§ **What is expected**: Output the line containing "bookcase: (915, 383) -> (383, 159), moved" exactly. Do the same for every line after it through the end of the material, and output nothing else.

§ **Records shown**:

::::::::::

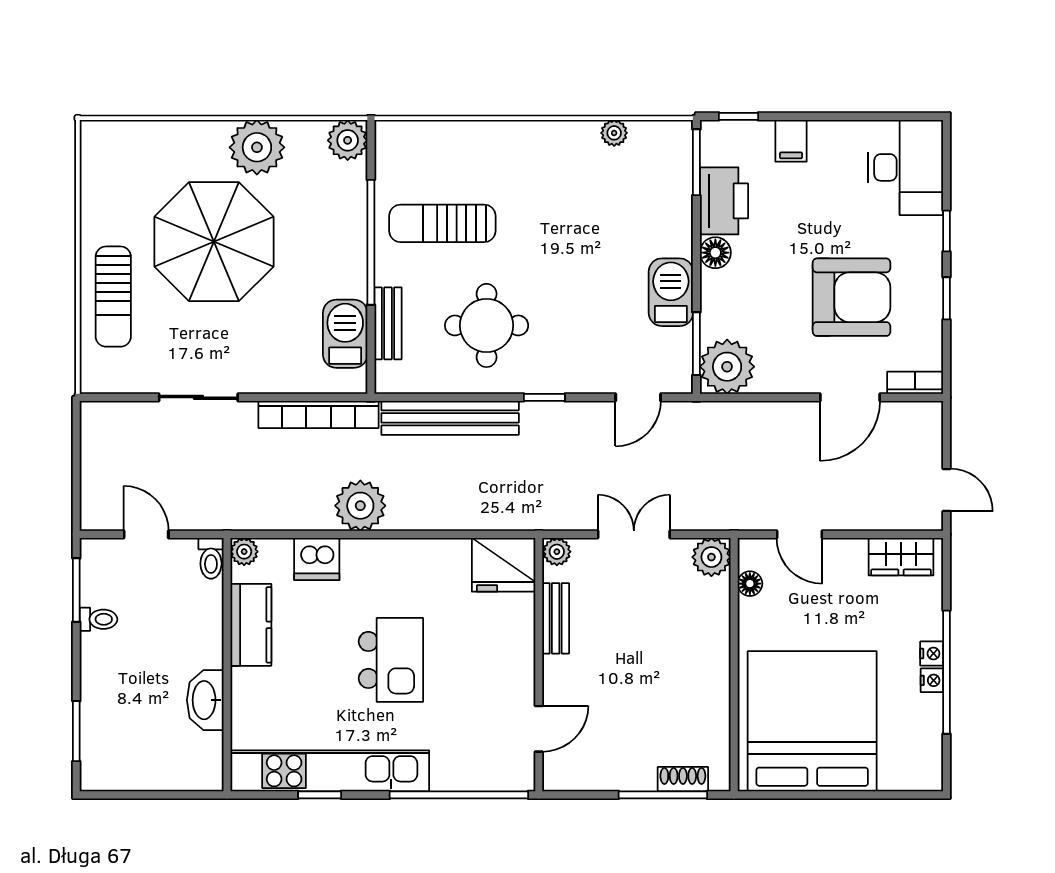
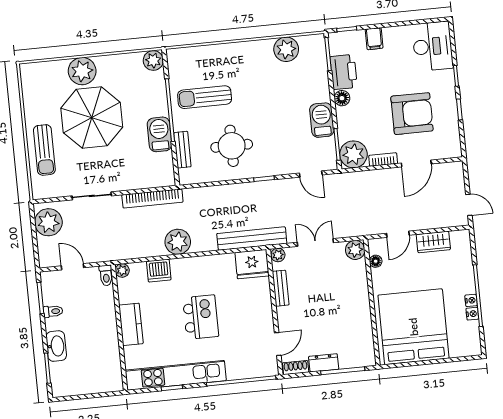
plant: (614, 133) -> (286, 49), width x1.87, depth x1.87
plant: (257, 147) -> (82, 71), moved
barbecue: (345, 334) -> (159, 134), moved
bookcase: (915, 383) -> (383, 159), moved
door: (638, 397) -> (311, 174), hinge flipped
bench: (450, 418) -> (252, 239), moved
plant: (107, 441) -> (48, 222), added
door: (799, 534) -> (398, 234), hinge flipped
wardrobe: (901, 557) -> (433, 242), moved
kitchen counter: (251, 625) -> (131, 324), moved
nightstand: (932, 654) -> (472, 314), moved
washbasin: (205, 700) -> (56, 346), moved, turned 180
dresser: (626, 775) -> (324, 363), added
shoe rack: (683, 779) -> (296, 368), moved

::::::::::

§ **Task output**:
bookcase: (915, 383) -> (383, 159), moved
door: (638, 397) -> (311, 174), hinge flipped
bench: (450, 418) -> (252, 239), moved
plant: (107, 441) -> (48, 222), added
door: (799, 534) -> (398, 234), hinge flipped
wardrobe: (901, 557) -> (433, 242), moved
kitchen counter: (251, 625) -> (131, 324), moved
nightstand: (932, 654) -> (472, 314), moved
washbasin: (205, 700) -> (56, 346), moved, turned 180
dresser: (626, 775) -> (324, 363), added
shoe rack: (683, 779) -> (296, 368), moved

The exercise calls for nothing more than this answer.